Scene comparison data:
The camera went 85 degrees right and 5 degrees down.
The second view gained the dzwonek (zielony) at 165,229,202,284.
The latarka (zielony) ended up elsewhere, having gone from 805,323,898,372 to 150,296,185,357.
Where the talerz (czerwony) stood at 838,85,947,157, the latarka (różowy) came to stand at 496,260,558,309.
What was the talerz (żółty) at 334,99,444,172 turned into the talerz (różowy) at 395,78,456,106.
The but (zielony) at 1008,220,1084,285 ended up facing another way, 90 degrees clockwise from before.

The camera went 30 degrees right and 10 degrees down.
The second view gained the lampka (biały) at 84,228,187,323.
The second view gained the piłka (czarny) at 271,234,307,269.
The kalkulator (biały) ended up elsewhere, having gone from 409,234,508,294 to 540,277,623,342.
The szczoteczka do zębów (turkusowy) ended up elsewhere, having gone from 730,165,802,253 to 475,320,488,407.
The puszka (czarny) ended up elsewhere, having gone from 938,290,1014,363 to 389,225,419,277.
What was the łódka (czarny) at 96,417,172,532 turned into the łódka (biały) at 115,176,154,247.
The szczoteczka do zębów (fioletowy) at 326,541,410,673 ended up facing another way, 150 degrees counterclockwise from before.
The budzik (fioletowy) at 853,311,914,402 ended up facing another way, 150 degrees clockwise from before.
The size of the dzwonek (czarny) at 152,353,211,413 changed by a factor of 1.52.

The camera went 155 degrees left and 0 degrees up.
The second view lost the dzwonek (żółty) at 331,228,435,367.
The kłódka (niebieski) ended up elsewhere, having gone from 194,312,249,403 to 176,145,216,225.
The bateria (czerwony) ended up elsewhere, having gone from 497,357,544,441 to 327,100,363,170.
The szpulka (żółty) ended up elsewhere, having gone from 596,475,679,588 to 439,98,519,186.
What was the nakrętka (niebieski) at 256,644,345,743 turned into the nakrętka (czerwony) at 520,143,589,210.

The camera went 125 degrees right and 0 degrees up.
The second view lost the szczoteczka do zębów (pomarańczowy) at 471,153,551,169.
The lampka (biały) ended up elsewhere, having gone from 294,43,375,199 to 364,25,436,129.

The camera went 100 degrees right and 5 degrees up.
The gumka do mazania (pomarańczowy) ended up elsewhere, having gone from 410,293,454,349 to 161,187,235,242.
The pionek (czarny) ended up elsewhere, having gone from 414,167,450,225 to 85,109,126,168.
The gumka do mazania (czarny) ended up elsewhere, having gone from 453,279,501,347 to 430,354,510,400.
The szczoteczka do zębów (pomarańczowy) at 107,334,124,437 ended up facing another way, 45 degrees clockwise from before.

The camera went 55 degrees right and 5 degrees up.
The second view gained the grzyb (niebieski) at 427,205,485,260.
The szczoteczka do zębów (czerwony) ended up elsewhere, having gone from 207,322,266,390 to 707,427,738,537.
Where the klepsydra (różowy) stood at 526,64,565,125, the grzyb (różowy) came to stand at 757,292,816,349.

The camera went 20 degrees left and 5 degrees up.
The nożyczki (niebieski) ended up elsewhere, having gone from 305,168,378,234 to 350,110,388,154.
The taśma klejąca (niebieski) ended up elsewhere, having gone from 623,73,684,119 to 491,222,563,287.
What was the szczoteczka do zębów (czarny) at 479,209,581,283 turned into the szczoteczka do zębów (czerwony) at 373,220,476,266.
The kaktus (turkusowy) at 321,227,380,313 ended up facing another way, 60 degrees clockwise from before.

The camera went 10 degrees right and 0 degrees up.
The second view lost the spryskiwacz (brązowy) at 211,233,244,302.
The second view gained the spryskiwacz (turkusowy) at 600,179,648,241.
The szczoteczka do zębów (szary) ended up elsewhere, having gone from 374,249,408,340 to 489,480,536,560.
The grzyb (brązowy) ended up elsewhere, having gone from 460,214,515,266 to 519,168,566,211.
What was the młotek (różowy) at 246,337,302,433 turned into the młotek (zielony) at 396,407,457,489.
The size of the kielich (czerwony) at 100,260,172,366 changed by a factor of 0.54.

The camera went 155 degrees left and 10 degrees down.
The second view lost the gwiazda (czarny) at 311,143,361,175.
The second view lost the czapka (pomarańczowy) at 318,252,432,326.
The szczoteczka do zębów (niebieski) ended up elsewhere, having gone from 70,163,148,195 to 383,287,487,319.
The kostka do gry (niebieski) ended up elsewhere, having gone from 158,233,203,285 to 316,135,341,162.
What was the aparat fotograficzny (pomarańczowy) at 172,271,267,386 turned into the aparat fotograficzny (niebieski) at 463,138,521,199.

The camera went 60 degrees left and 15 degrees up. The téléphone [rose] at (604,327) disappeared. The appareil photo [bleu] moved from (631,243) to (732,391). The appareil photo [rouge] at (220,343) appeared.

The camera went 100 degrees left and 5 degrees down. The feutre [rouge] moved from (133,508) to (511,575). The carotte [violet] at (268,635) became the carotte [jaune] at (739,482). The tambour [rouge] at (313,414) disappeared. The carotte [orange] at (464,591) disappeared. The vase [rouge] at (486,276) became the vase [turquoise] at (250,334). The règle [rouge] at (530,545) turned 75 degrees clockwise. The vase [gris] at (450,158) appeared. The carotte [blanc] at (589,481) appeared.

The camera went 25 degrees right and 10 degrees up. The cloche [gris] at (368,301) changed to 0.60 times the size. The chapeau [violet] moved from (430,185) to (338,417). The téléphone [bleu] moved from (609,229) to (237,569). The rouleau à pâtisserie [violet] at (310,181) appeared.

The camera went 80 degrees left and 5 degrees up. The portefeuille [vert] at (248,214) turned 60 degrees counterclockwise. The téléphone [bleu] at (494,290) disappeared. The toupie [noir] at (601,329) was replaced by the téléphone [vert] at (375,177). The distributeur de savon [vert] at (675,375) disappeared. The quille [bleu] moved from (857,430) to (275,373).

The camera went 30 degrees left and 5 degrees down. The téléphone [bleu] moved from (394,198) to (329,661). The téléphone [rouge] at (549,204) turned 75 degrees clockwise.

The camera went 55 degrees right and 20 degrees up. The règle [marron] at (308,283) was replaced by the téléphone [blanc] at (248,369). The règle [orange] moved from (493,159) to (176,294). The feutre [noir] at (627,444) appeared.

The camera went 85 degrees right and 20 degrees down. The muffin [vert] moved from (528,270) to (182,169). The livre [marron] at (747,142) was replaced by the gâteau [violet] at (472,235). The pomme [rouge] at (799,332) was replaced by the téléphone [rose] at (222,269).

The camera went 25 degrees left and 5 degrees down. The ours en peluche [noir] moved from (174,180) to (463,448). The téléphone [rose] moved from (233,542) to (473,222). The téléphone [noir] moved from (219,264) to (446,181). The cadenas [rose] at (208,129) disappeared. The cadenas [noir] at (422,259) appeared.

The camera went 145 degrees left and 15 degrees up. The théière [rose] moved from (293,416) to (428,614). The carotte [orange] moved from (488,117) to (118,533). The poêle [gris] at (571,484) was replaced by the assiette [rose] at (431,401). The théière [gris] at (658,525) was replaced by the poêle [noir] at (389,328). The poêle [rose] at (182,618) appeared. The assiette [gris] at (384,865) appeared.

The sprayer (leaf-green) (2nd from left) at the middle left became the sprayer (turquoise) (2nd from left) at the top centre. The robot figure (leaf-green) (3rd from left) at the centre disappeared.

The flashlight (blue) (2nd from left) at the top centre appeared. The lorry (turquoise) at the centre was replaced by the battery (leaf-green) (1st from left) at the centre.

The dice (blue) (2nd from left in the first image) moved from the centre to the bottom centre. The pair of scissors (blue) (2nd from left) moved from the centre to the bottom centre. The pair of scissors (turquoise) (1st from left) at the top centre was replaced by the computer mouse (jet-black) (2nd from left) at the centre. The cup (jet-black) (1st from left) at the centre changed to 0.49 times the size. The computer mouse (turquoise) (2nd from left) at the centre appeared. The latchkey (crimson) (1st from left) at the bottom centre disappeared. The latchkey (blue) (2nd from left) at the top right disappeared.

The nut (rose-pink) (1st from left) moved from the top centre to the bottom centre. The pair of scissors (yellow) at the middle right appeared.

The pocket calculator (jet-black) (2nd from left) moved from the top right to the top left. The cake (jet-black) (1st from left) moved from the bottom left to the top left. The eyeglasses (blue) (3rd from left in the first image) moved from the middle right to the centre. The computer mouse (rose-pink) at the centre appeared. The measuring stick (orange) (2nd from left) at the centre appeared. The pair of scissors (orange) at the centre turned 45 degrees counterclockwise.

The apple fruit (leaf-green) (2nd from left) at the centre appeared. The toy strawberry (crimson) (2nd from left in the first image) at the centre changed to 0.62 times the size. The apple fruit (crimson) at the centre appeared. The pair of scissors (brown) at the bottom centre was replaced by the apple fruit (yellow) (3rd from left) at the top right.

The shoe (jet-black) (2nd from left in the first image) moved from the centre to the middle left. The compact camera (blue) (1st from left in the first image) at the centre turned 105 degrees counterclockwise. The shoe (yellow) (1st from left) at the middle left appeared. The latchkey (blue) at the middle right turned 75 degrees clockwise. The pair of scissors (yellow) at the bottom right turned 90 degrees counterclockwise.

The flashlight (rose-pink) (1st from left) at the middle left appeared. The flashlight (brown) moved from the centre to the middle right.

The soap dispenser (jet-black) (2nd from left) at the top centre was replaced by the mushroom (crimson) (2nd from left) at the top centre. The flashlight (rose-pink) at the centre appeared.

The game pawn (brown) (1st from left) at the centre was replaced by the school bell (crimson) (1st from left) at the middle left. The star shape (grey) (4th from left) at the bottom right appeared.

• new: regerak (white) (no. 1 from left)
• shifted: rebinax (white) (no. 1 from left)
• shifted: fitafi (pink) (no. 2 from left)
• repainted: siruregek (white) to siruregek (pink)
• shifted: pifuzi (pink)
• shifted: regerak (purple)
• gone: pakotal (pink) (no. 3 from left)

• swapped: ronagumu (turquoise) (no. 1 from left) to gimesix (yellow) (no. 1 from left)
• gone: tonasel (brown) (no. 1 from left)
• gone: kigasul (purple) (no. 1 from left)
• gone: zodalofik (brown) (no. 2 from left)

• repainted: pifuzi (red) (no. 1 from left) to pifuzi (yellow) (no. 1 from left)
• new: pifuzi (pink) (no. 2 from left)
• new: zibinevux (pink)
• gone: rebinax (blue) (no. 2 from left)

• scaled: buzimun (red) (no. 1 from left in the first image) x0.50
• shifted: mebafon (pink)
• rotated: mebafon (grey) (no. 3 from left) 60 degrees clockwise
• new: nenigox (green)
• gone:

> [What is required]:
Word for word, restate the data above from its first line down to and including the line with "What was the talerz".

> [Answer box]:
The camera went 85 degrees right and 5 degrees down.
The second view gained the dzwonek (zielony) at 165,229,202,284.
The latarka (zielony) ended up elsewhere, having gone from 805,323,898,372 to 150,296,185,357.
Where the talerz (czerwony) stood at 838,85,947,157, the latarka (różowy) came to stand at 496,260,558,309.
What was the talerz (żółty) at 334,99,444,172 turned into the talerz (różowy) at 395,78,456,106.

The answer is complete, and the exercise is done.